Task requirements: Find the line with "DHT: DHT22 -> AM2302" in the data below, then restate it and all remaining lines exactly, adding nothing.

Given data:
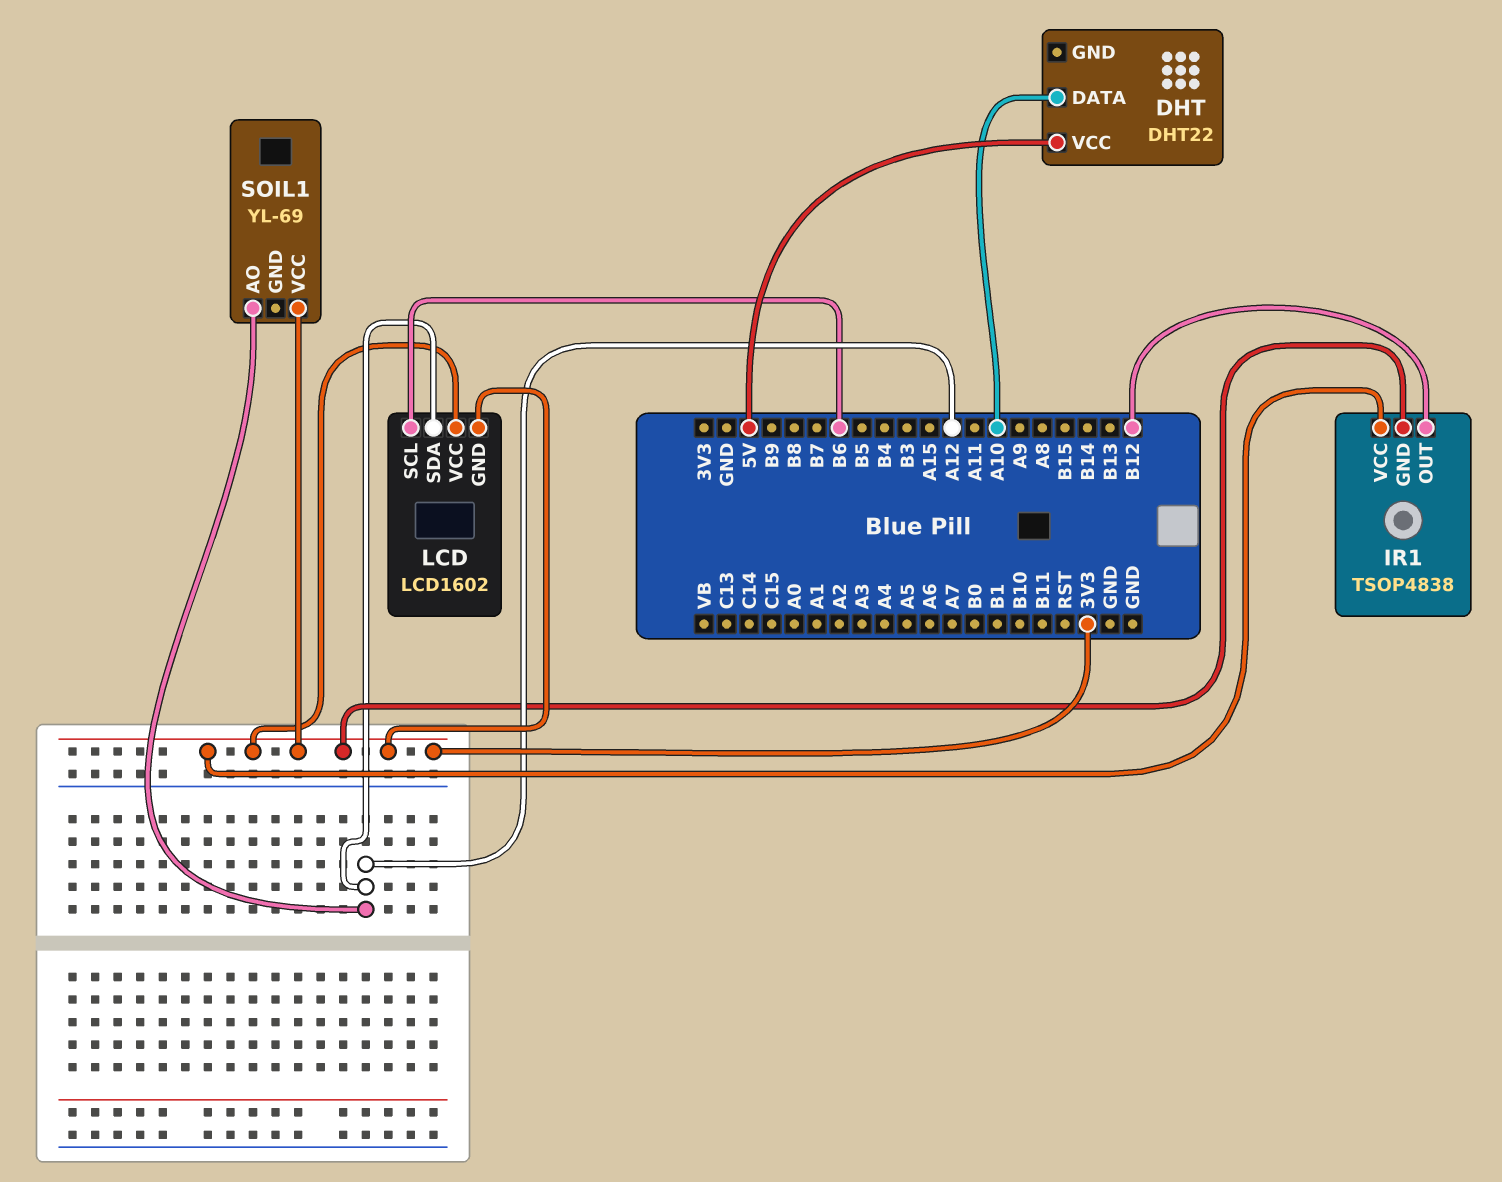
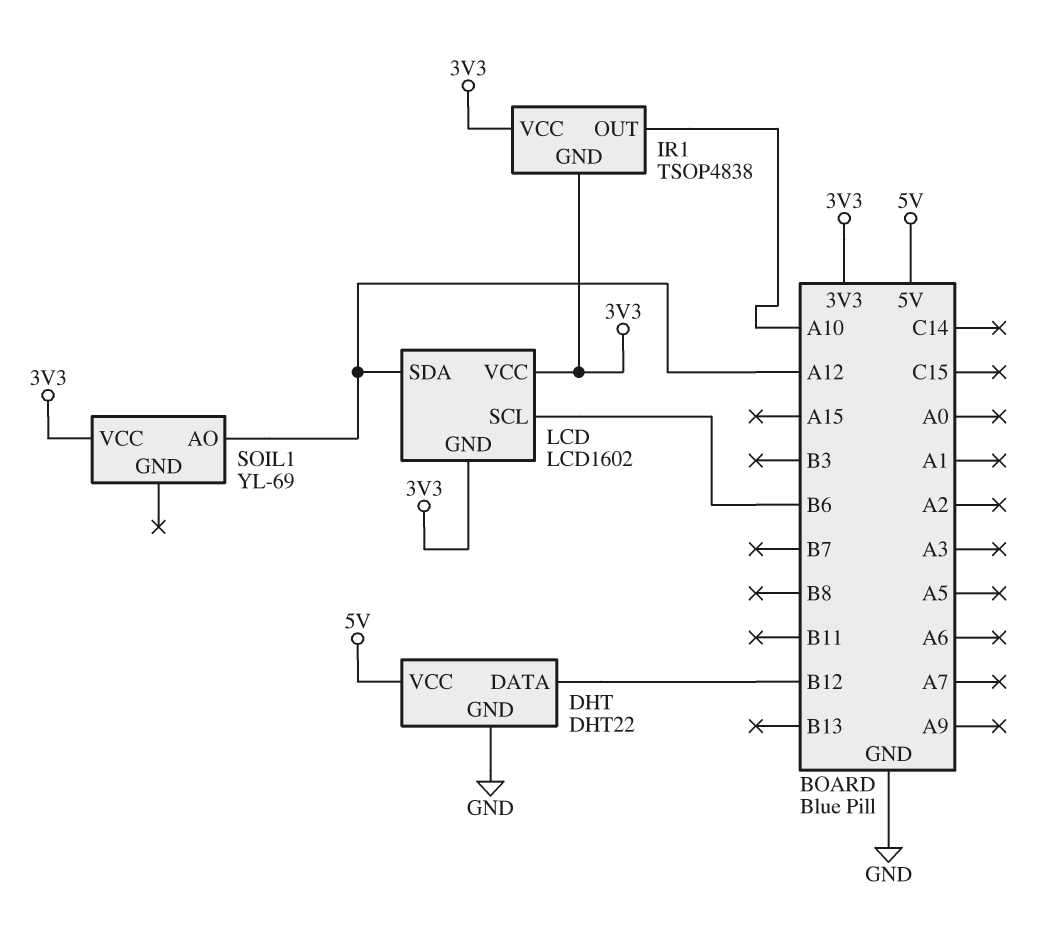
DHT pin DATA: A10 -> B12
DHT pin GND: none -> GND
IR1 pin OUT: B12 -> A10

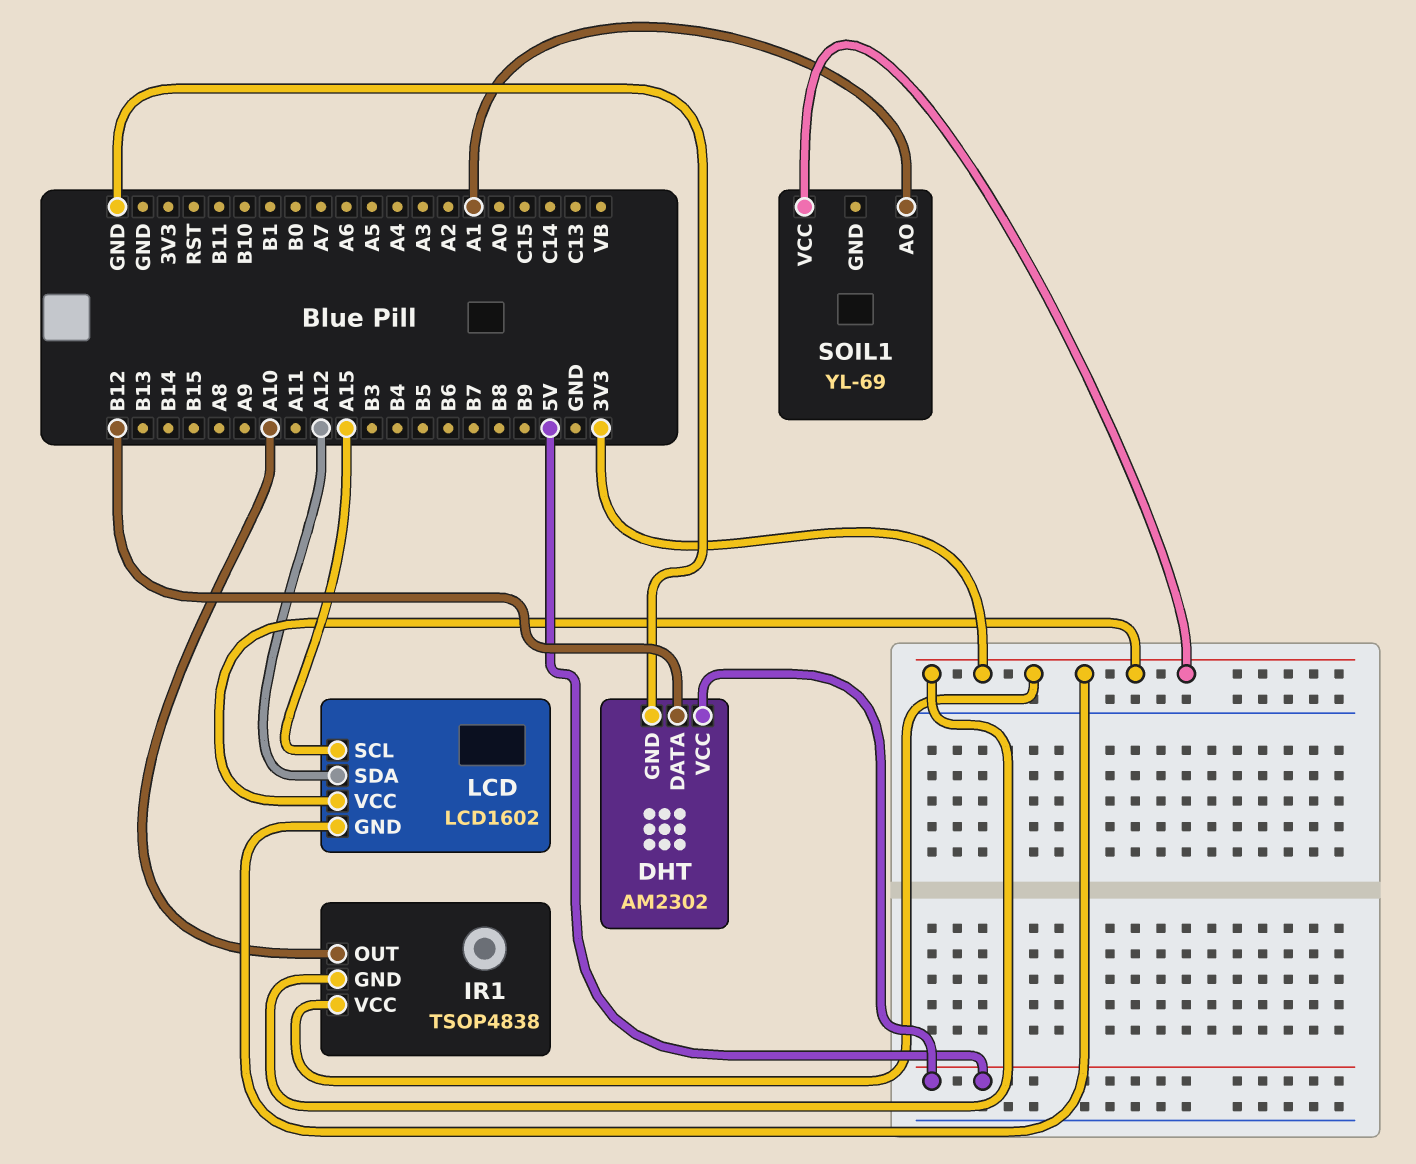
DHT: DHT22 -> AM2302
LCD pin SCL: B6 -> A15
SOIL1 pin AO: A12 -> A1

Response to this task:
DHT: DHT22 -> AM2302
LCD pin SCL: B6 -> A15
SOIL1 pin AO: A12 -> A1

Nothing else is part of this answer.